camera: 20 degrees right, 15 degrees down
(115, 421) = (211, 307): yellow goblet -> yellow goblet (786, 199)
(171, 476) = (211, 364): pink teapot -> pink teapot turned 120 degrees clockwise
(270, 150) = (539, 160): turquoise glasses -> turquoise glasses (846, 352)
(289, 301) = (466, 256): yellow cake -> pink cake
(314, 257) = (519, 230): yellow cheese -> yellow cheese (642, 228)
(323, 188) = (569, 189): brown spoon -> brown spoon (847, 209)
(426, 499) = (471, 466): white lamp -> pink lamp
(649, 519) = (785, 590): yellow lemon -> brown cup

...

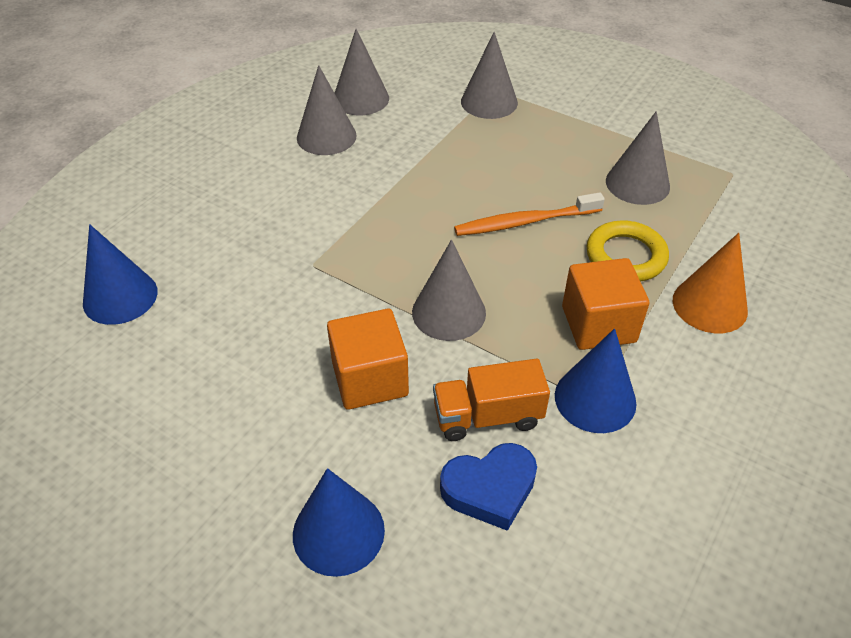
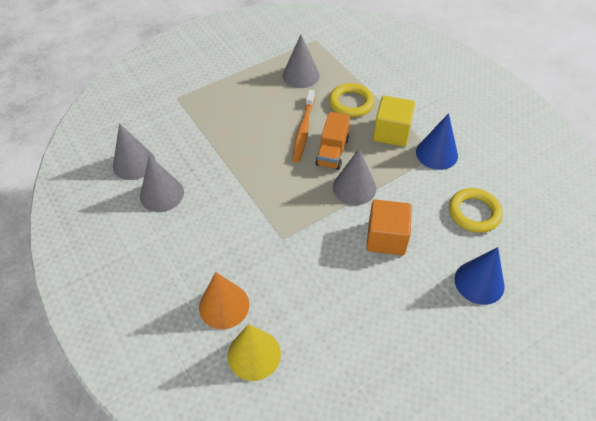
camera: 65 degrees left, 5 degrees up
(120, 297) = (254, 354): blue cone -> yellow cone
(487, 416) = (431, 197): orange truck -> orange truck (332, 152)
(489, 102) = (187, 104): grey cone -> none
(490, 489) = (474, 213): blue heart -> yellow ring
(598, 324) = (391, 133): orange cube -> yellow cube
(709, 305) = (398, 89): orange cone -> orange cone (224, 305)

==

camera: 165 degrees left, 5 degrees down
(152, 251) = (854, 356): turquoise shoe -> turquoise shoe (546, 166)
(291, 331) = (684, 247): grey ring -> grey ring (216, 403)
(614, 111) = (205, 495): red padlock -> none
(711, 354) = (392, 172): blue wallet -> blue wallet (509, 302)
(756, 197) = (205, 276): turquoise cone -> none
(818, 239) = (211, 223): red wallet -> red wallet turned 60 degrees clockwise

Exercise description: Determine how many lines in the records contain "none", and reply with the number only.

Result of this exercise: 3